Modification records:

|---|

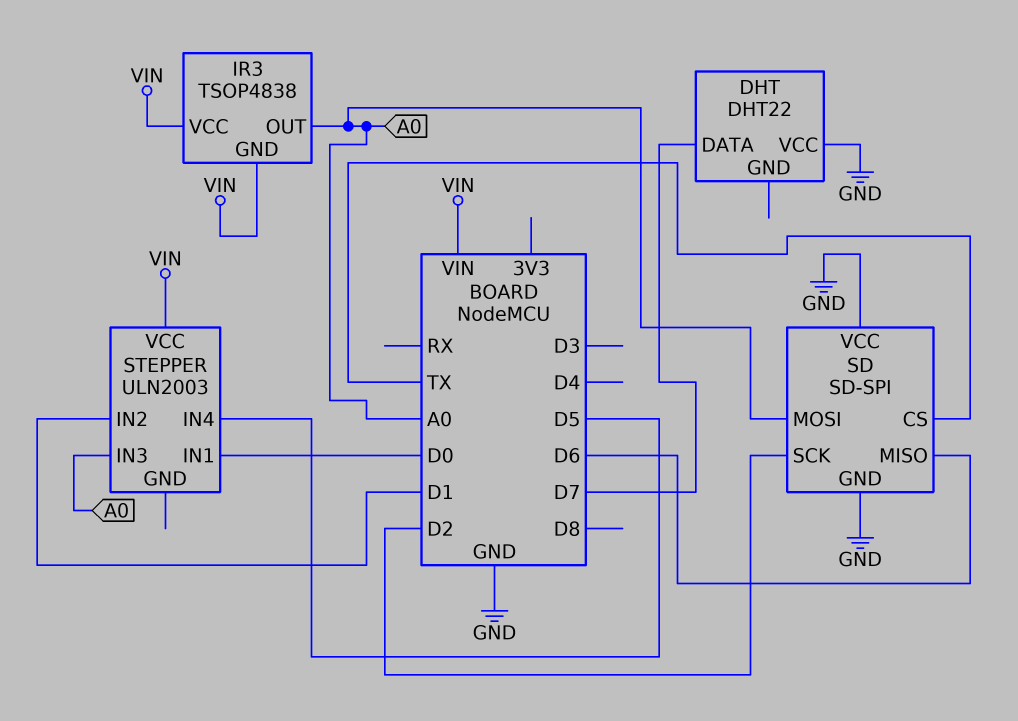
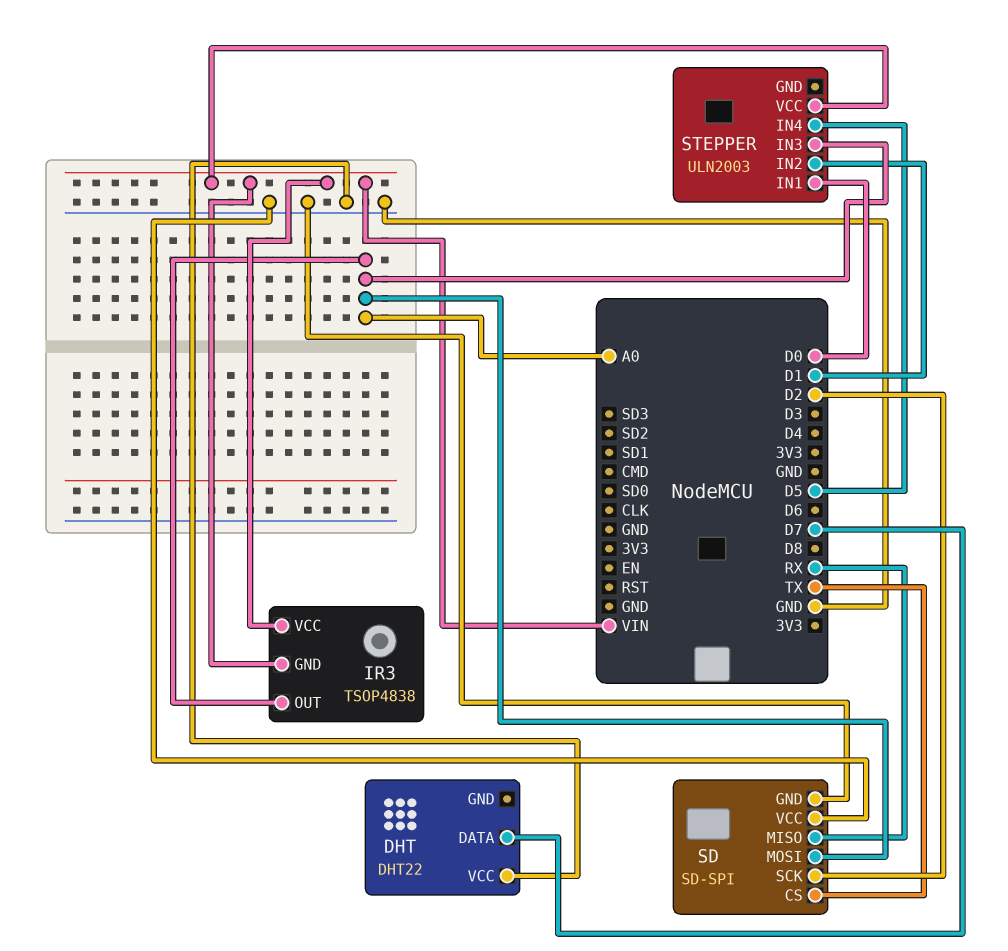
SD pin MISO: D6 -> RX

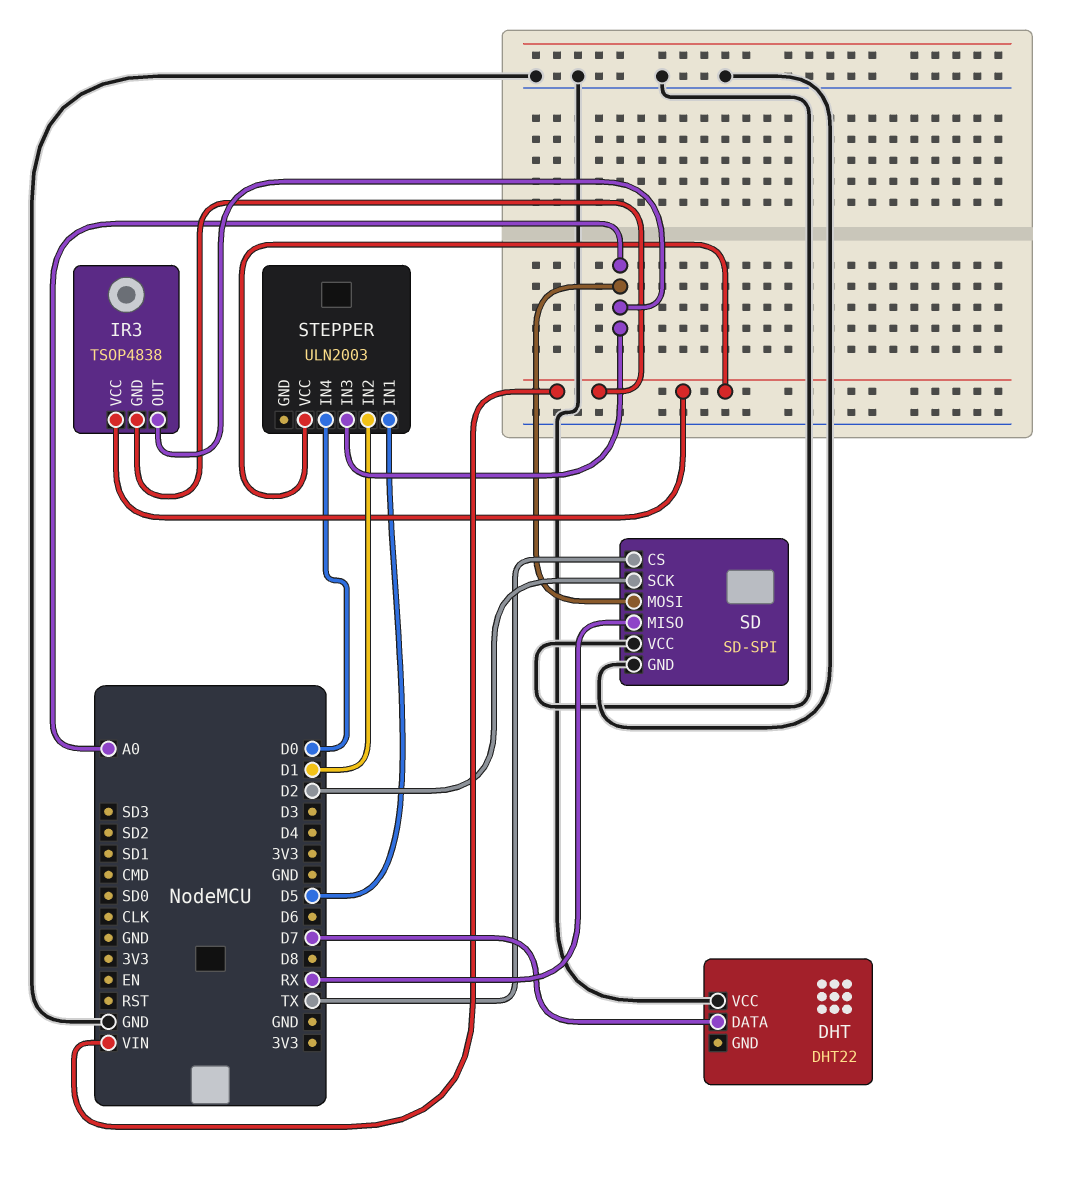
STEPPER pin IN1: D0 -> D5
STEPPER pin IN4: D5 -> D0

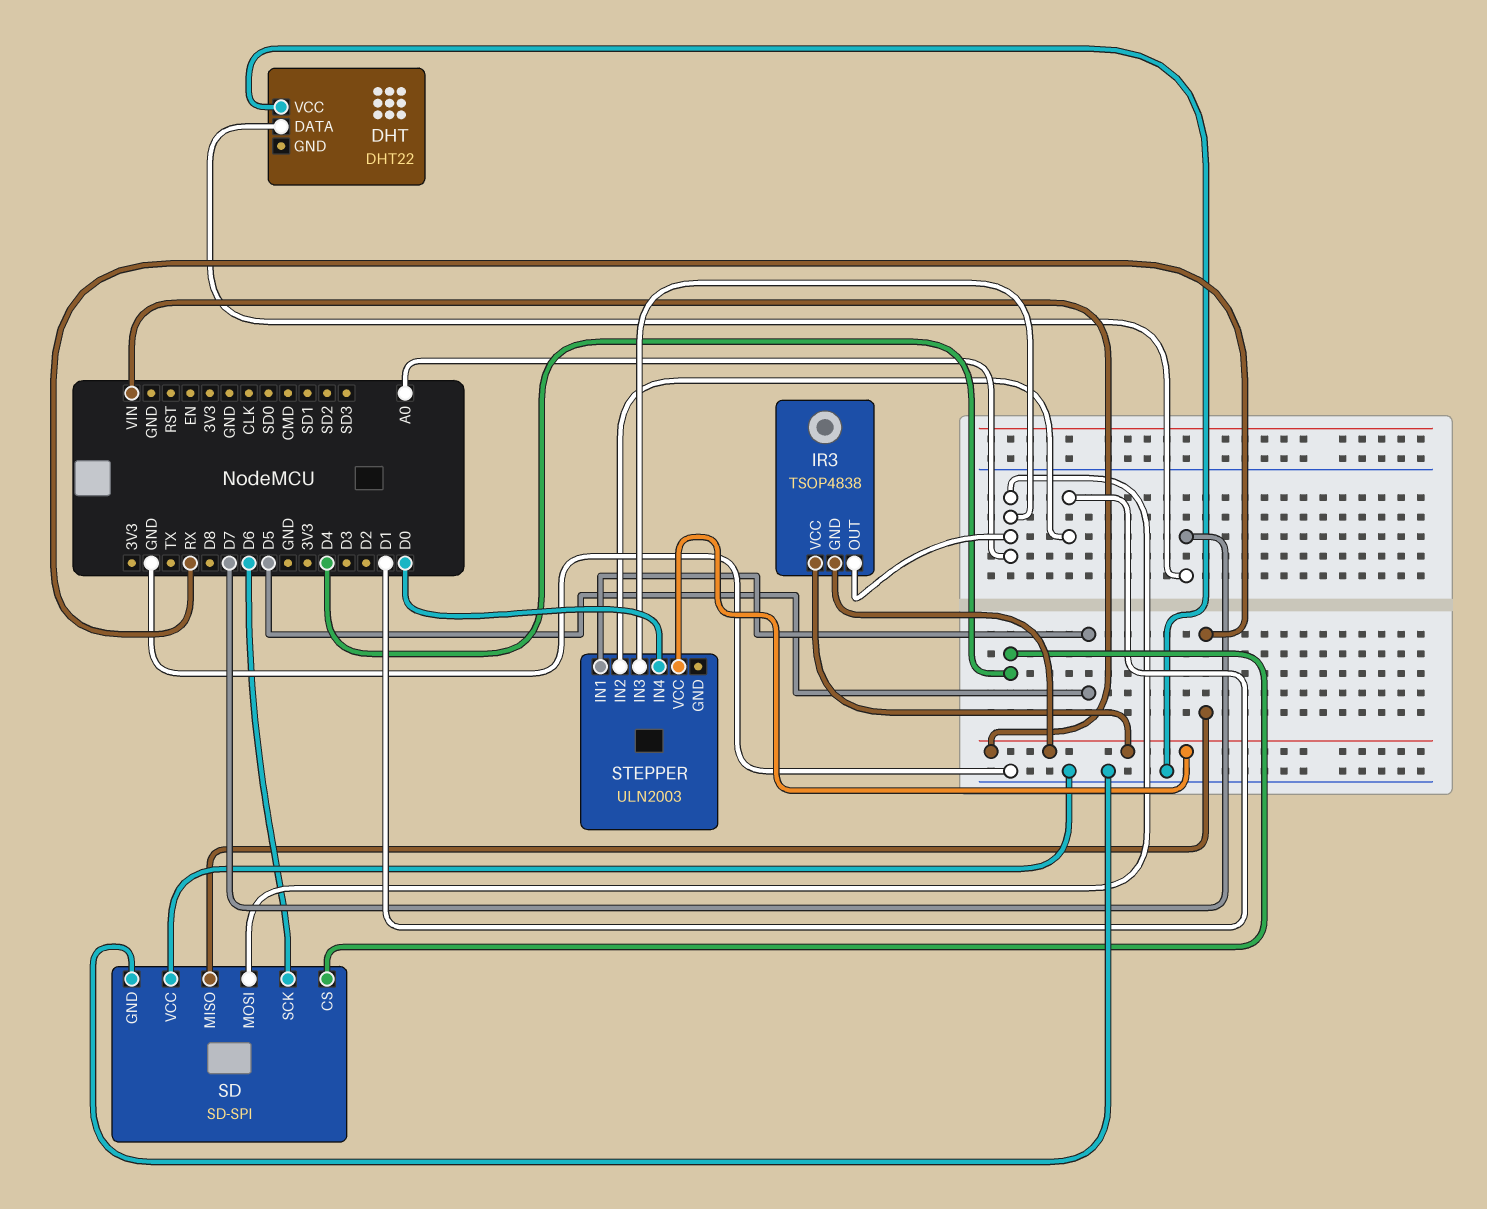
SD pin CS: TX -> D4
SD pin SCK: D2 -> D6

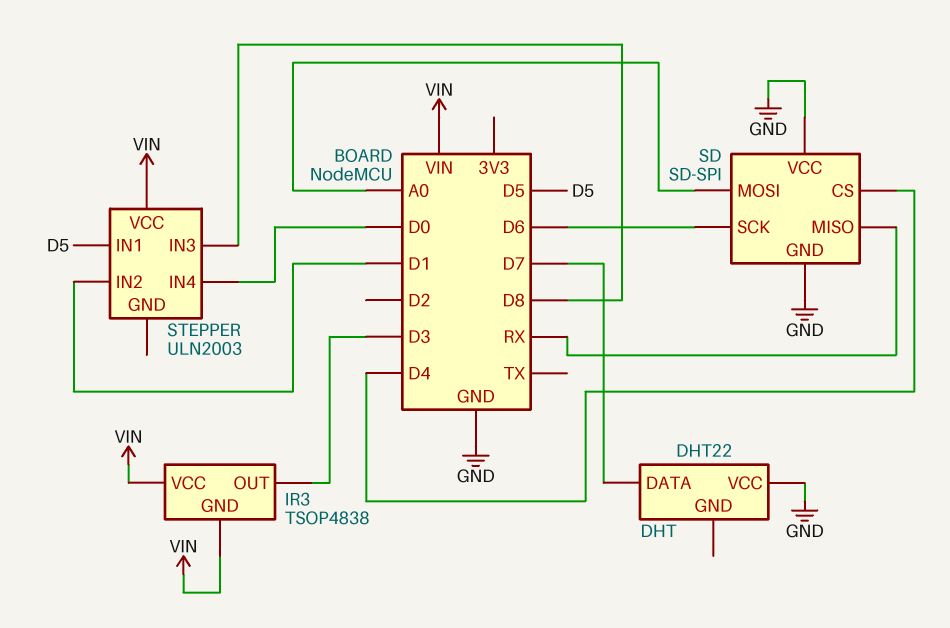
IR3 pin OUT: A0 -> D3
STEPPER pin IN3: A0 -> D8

|---|

Beginning with the line that contains "STEPPER pin IN4: D5 -> D0" and ending with the last line of the data, transcribe each line exactly; pictures stay out.

STEPPER pin IN4: D5 -> D0

SD pin CS: TX -> D4
SD pin SCK: D2 -> D6

IR3 pin OUT: A0 -> D3
STEPPER pin IN3: A0 -> D8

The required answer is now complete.